◆ **DATOS PARA PROCESAR**:
▬▬▬▬▬▬

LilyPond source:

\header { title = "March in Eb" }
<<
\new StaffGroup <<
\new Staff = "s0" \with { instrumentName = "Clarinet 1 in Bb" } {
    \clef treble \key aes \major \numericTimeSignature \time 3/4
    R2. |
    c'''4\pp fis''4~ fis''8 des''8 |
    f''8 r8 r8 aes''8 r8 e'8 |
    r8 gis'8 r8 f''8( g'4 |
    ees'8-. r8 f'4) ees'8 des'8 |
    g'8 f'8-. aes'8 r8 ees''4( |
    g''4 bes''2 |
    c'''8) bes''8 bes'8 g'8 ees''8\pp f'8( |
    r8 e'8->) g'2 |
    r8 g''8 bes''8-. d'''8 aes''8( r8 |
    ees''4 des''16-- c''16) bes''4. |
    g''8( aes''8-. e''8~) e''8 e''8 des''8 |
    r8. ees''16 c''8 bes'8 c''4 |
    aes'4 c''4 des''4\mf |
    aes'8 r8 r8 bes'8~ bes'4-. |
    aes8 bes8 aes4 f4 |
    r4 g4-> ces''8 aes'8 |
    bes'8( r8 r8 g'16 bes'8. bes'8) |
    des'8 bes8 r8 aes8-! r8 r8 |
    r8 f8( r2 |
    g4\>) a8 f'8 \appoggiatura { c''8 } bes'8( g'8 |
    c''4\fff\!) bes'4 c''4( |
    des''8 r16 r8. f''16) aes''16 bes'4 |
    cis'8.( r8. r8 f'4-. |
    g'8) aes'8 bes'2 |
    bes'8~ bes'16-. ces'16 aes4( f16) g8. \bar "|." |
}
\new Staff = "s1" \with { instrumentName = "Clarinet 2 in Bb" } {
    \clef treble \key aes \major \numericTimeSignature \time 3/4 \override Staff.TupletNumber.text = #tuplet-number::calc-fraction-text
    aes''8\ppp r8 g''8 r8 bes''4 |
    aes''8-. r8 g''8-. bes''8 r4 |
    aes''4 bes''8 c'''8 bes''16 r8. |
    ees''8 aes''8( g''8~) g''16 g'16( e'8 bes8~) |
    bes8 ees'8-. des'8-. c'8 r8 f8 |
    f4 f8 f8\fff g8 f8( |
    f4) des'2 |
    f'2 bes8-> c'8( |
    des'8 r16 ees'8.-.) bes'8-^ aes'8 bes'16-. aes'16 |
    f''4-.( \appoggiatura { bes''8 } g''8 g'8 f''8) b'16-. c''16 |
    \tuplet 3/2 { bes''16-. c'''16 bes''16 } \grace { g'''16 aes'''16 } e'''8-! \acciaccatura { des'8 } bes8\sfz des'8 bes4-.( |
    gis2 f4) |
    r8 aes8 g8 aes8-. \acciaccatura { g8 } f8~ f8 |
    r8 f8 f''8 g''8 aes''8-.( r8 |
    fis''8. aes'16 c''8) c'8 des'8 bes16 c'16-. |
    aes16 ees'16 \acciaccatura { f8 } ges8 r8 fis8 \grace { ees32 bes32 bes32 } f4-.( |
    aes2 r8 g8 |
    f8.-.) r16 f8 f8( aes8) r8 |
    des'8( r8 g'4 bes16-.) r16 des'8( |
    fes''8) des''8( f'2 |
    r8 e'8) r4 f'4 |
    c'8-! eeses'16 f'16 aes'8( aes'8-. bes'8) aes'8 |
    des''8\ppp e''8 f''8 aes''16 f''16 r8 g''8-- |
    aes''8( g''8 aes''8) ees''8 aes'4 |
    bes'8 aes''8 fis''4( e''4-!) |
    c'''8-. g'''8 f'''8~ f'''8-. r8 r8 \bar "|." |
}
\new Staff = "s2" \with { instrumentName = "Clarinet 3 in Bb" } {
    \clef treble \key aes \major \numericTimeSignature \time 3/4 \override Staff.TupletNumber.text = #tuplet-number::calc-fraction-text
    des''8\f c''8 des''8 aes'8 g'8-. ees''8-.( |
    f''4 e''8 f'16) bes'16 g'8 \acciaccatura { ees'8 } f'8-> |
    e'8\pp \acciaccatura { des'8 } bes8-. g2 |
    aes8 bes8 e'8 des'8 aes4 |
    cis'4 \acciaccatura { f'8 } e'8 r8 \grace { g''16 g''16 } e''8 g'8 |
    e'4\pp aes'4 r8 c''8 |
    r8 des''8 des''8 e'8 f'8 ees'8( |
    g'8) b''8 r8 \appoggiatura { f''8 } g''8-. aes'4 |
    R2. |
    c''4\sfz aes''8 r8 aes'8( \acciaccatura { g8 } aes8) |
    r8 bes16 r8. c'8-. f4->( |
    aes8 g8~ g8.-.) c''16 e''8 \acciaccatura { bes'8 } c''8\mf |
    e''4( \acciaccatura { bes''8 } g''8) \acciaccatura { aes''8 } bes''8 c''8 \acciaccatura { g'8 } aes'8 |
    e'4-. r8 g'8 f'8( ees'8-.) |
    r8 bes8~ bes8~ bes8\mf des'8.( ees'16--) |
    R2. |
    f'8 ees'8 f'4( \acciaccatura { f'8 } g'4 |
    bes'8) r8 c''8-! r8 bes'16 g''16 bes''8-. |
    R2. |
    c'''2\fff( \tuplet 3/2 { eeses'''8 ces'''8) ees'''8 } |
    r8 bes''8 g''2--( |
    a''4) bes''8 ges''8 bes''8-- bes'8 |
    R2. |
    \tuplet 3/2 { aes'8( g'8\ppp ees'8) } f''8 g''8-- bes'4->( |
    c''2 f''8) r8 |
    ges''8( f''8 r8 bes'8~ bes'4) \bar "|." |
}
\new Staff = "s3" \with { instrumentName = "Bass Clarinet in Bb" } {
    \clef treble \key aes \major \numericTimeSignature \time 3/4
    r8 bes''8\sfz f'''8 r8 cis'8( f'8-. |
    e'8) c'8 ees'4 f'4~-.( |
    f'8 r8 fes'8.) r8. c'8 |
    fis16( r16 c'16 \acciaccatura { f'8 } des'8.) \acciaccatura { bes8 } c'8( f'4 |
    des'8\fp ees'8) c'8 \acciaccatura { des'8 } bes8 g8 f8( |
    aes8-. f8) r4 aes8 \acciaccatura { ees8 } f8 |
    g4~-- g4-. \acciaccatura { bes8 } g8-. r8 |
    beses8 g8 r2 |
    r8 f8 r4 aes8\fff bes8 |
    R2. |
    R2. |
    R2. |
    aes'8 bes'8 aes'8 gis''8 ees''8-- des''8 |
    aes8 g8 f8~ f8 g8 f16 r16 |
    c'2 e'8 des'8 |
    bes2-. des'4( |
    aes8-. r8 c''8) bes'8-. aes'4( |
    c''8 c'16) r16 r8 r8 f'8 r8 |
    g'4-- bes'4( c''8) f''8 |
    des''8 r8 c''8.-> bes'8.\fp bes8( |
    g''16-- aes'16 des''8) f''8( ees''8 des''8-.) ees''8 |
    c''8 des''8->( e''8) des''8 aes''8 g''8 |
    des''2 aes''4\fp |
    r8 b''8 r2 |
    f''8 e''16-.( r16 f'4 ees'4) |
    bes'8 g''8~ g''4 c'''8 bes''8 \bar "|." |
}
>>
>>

▬▬▬▬▬▬

◆ **OBJETIVO DEL EJERCICIO**: Localiza en los ítems cada línea que contenga la cadena "eeses" y cópiala. Ten en cuenta que se distinguen mayúsculas y minúsculas.

◆ **SOLUCIÓN DEL PROBLEMA**:
    c'8-! eeses'16 f'16 aes'8( aes'8-. bes'8) aes'8 |
    c'''2\fff( \tuplet 3/2 { eeses'''8 ces'''8) ees'''8 } |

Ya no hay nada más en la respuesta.